*Material for this task*
================================
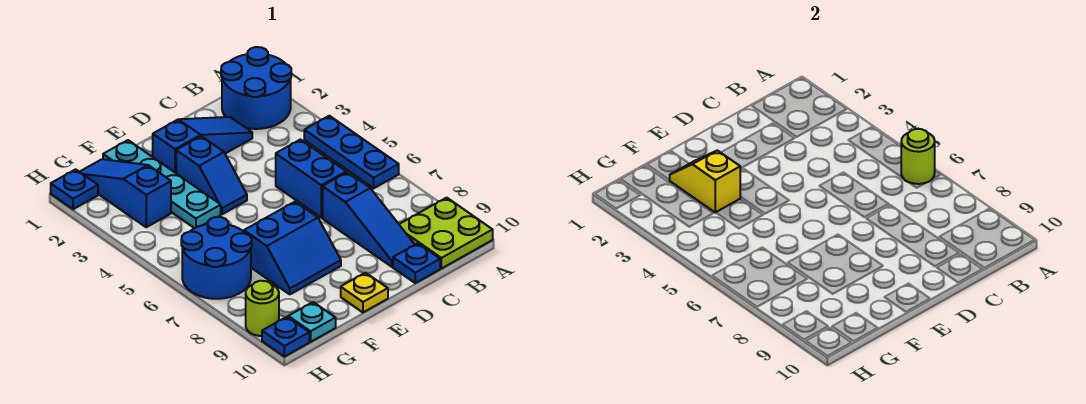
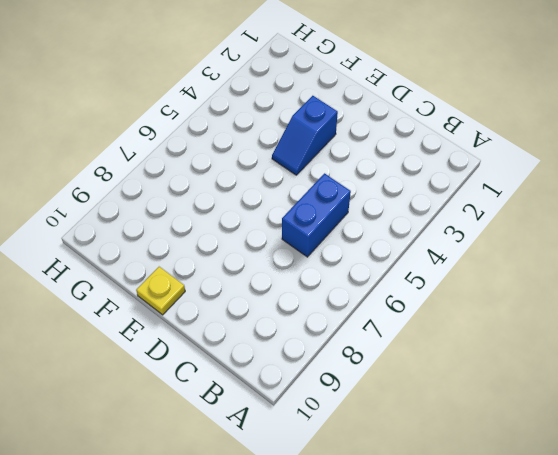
none -> blue 2x2 round brick [221,47,291,129]
none -> blue 1x3 plate [304,116,399,188]
none -> lime 2x2 plate [399,198,493,269]

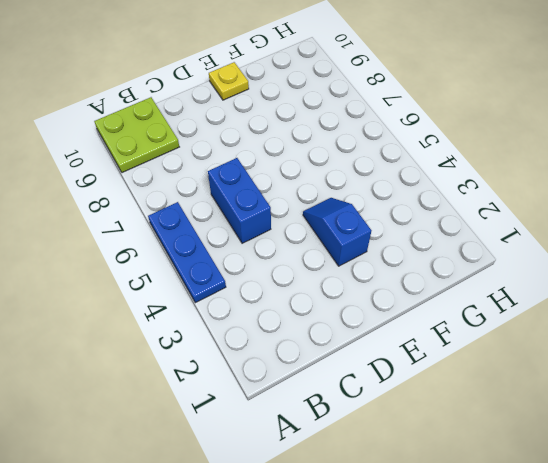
none -> blue 2x2 round brick [221,47,291,129]
none -> blue 1x3 slope [153,117,252,173]
none -> blue 1x3 slope [323,172,415,267]

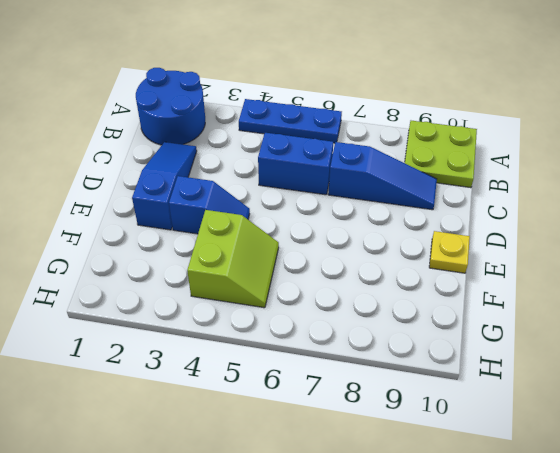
lime 2x2 slope [187,210,279,308] -> cyan 1x4 plate [103,140,221,228]
none -> blue 1x1 plate [393,243,440,283]
none -> blue 2x2 slope [244,202,341,294]
none -> blue 1x3 slope [80,159,171,227]

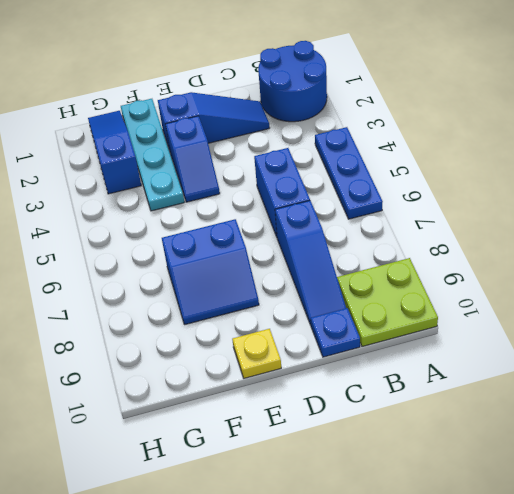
none -> blue 2x2 round brick [181,217,252,299]
none -> cyan 1x1 plate [288,302,336,342]
none -> blue 1x1 plate [51,169,98,209]

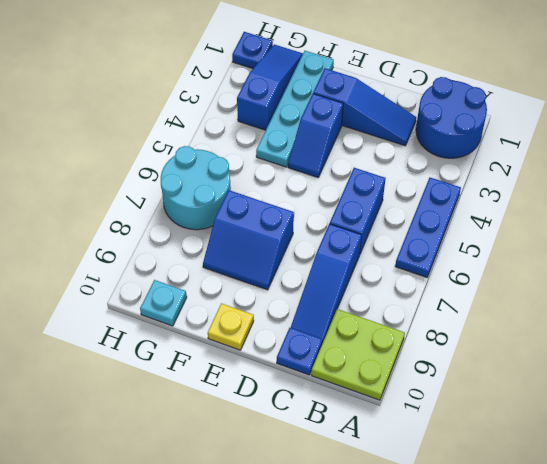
cyan 2x2 round brick [161,146,231,230] -> blue 2x2 round brick [181,217,252,299]
none -> lime 1x1 round brick [246,281,279,336]
none -> blue 1x1 plate [262,317,309,357]
none -> lime 1x1 round brick [901,129,935,184]

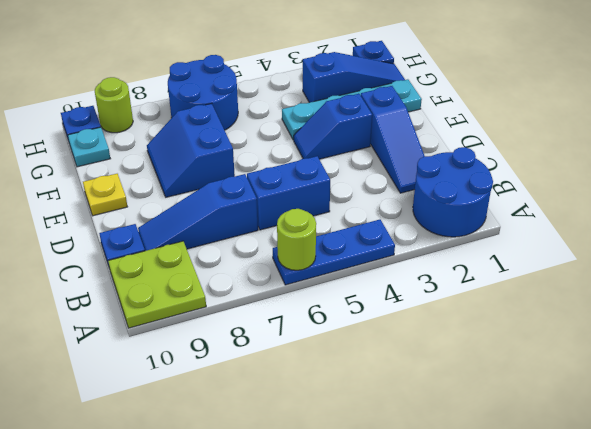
none -> yellow 1x2 slope [670,150,740,213]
================================
Pictures are not part of the answer, which must be the exact lines from the one holding "none -> lime 2x2 plate [399,198,493,269]" through the end of the material, both ends included.

*Output for this exercise*
none -> lime 2x2 plate [399,198,493,269]

none -> blue 2x2 round brick [221,47,291,129]
none -> blue 1x3 slope [153,117,252,173]
none -> blue 1x3 slope [323,172,415,267]

lime 2x2 slope [187,210,279,308] -> cyan 1x4 plate [103,140,221,228]
none -> blue 1x1 plate [393,243,440,283]
none -> blue 2x2 slope [244,202,341,294]
none -> blue 1x3 slope [80,159,171,227]

none -> blue 2x2 round brick [181,217,252,299]
none -> cyan 1x1 plate [288,302,336,342]
none -> blue 1x1 plate [51,169,98,209]

cyan 2x2 round brick [161,146,231,230] -> blue 2x2 round brick [181,217,252,299]
none -> lime 1x1 round brick [246,281,279,336]
none -> blue 1x1 plate [262,317,309,357]
none -> lime 1x1 round brick [901,129,935,184]

none -> yellow 1x2 slope [670,150,740,213]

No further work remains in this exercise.